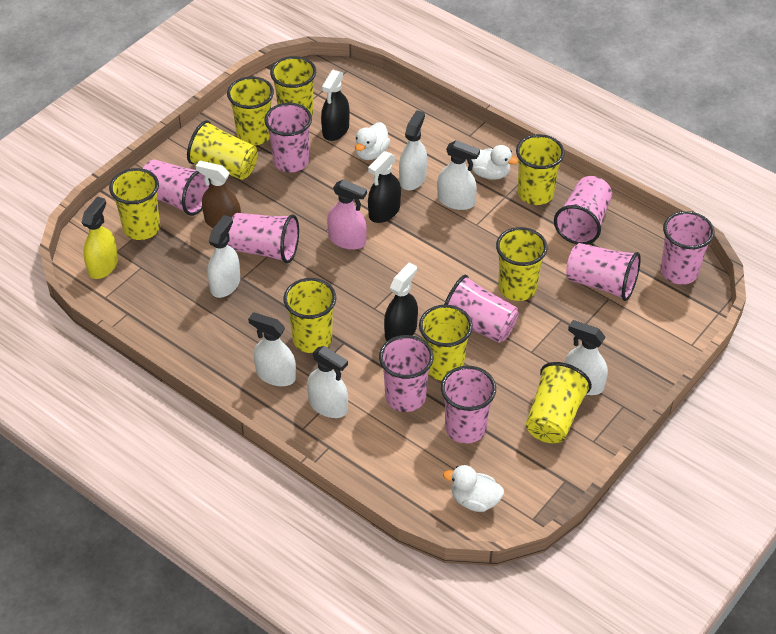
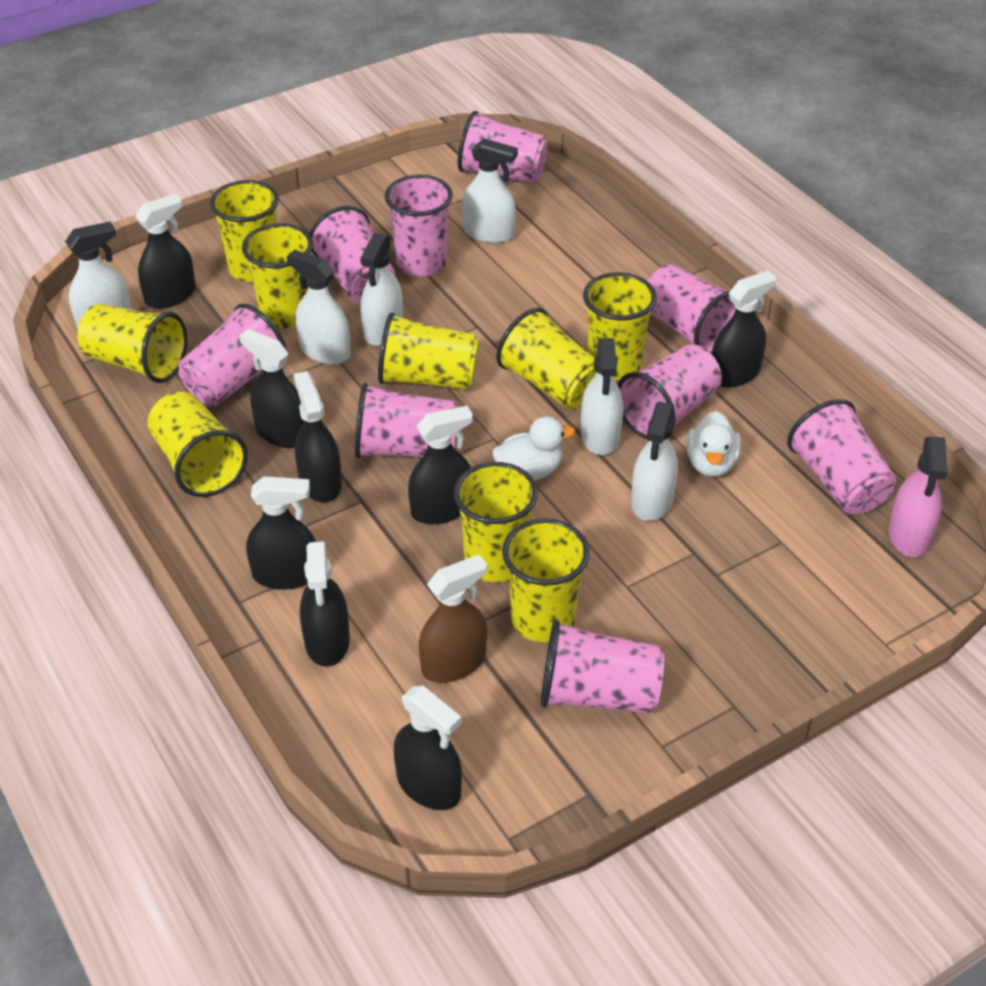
black spray bottle: 3 -> 8
white duck: 3 -> 2
yellow spray bottle: 1 -> 0

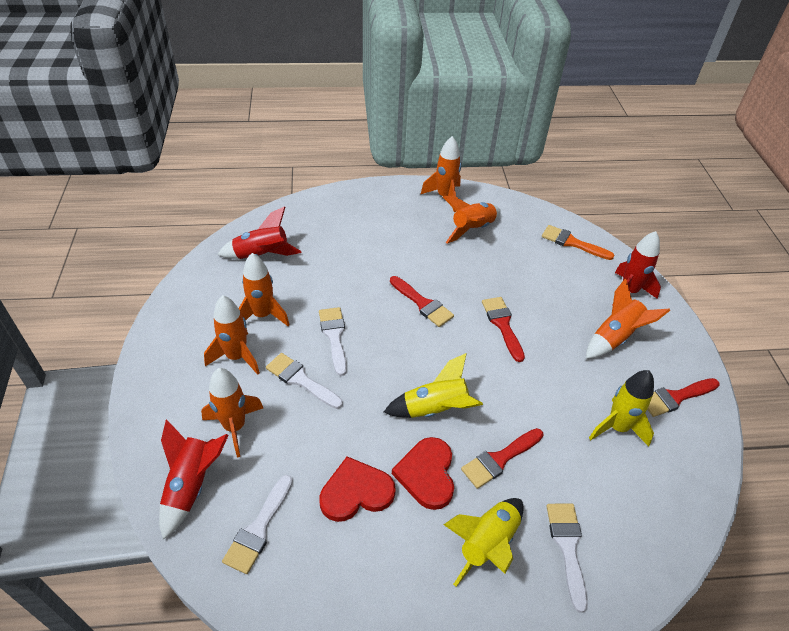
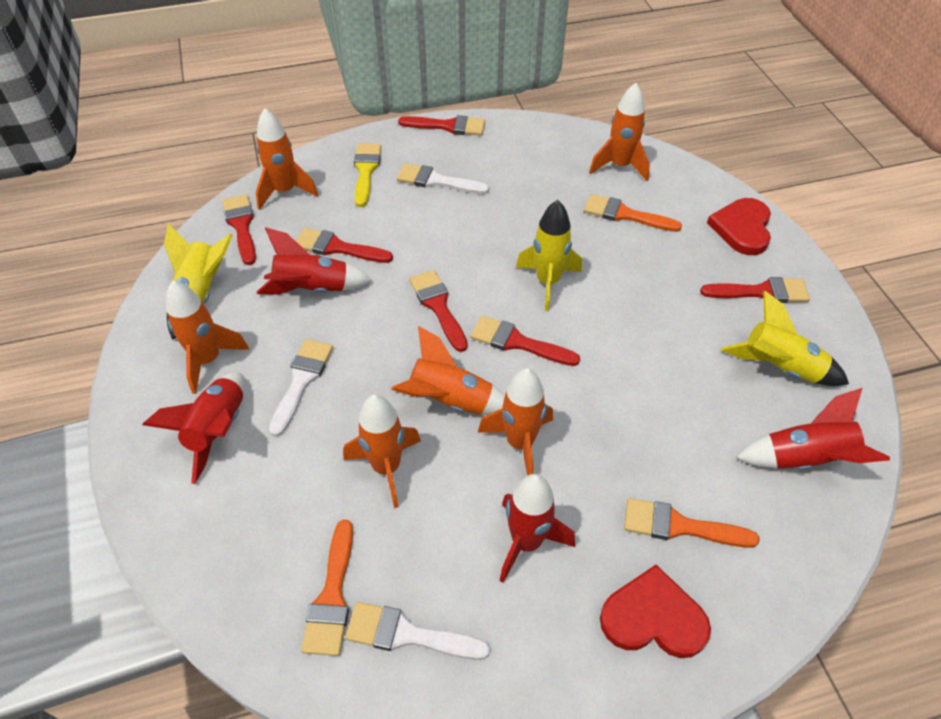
orange brush: 1 -> 3
red brush: 4 -> 6
red rocket: 3 -> 4
white brush: 4 -> 3
yellow brush: 0 -> 1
◇ ◇ ◇ ◇
Could you repeat the data exactly, omitting its pictures?

black spray bottle: 3 -> 8
white duck: 3 -> 2
yellow spray bottle: 1 -> 0

orange brush: 1 -> 3
red brush: 4 -> 6
red rocket: 3 -> 4
white brush: 4 -> 3
yellow brush: 0 -> 1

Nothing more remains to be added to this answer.